Quote each line exactly, from the line that contains "(410, 152) = (282, 188): orange" down to the last line of the listing, and no other lines.

- - - -

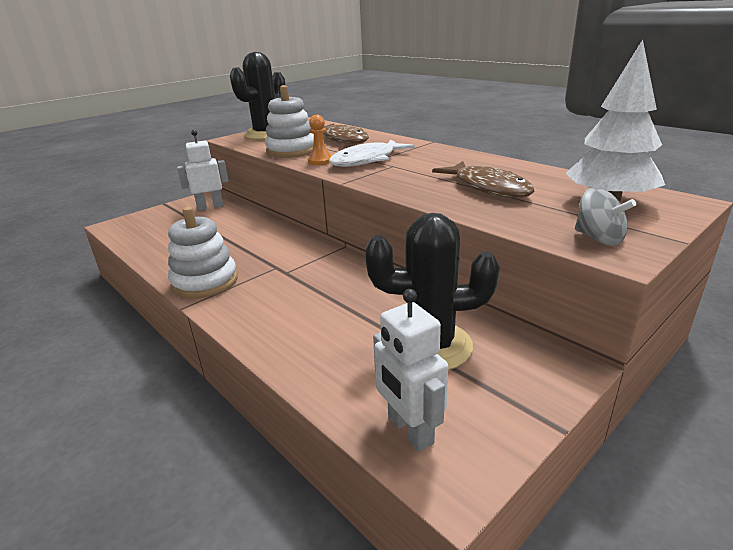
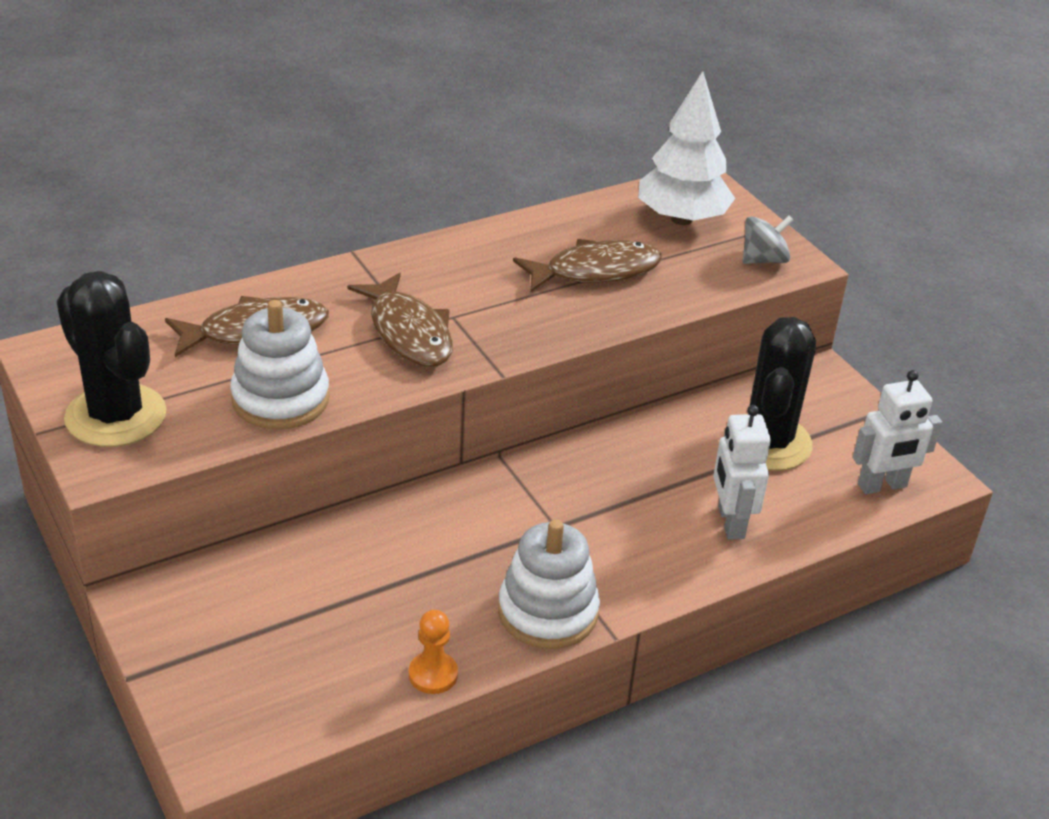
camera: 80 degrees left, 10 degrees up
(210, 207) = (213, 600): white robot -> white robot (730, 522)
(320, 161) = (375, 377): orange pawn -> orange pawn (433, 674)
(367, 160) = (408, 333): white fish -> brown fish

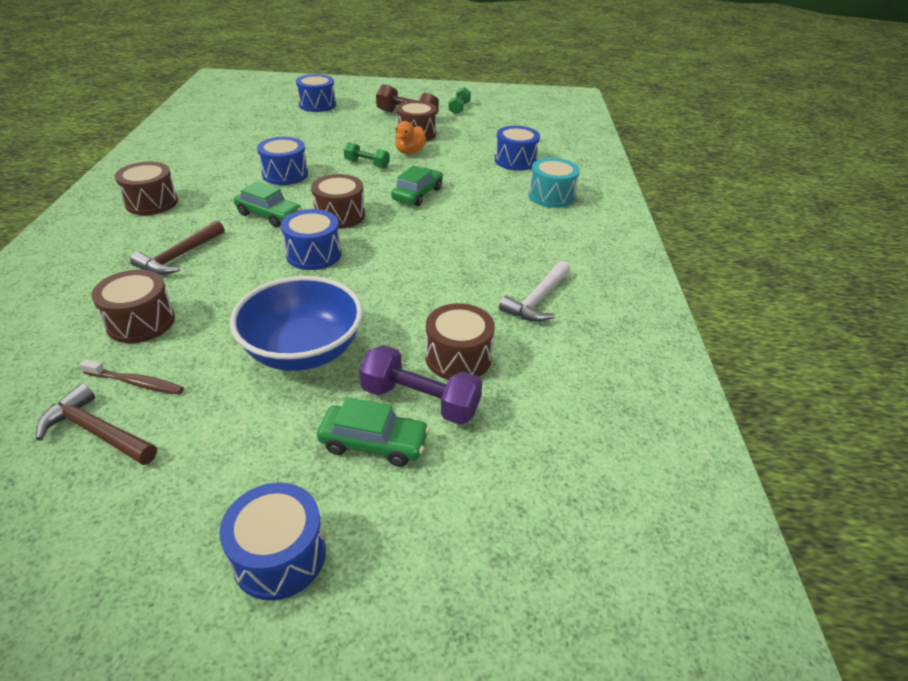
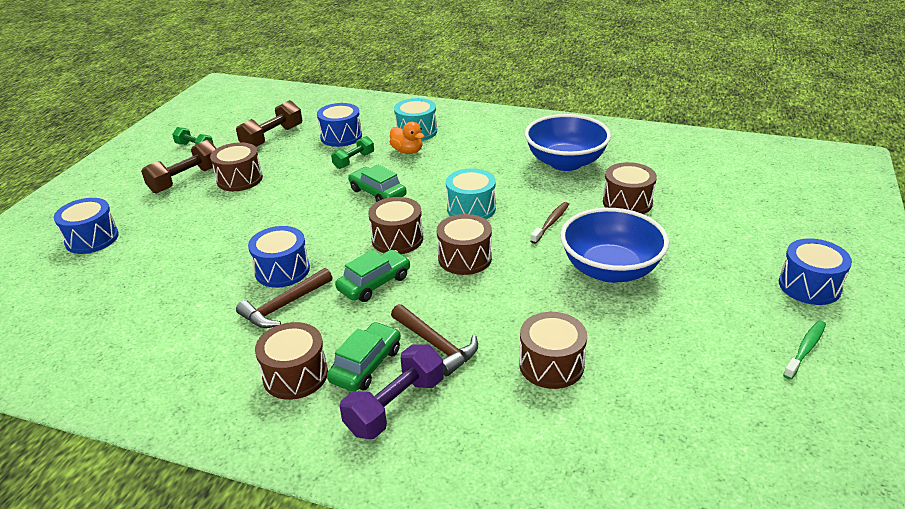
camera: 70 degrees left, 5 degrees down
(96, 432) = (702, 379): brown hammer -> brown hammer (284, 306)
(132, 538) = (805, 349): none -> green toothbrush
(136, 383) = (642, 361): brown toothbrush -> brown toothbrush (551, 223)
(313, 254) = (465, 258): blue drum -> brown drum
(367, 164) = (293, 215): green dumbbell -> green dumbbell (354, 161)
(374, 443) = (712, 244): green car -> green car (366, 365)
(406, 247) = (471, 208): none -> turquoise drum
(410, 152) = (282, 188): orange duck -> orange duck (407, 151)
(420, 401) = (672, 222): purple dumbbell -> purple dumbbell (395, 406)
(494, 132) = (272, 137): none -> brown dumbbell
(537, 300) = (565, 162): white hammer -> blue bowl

- - - -

REPLY |
(410, 152) = (282, 188): orange duck -> orange duck (407, 151)
(420, 401) = (672, 222): purple dumbbell -> purple dumbbell (395, 406)
(494, 132) = (272, 137): none -> brown dumbbell
(537, 300) = (565, 162): white hammer -> blue bowl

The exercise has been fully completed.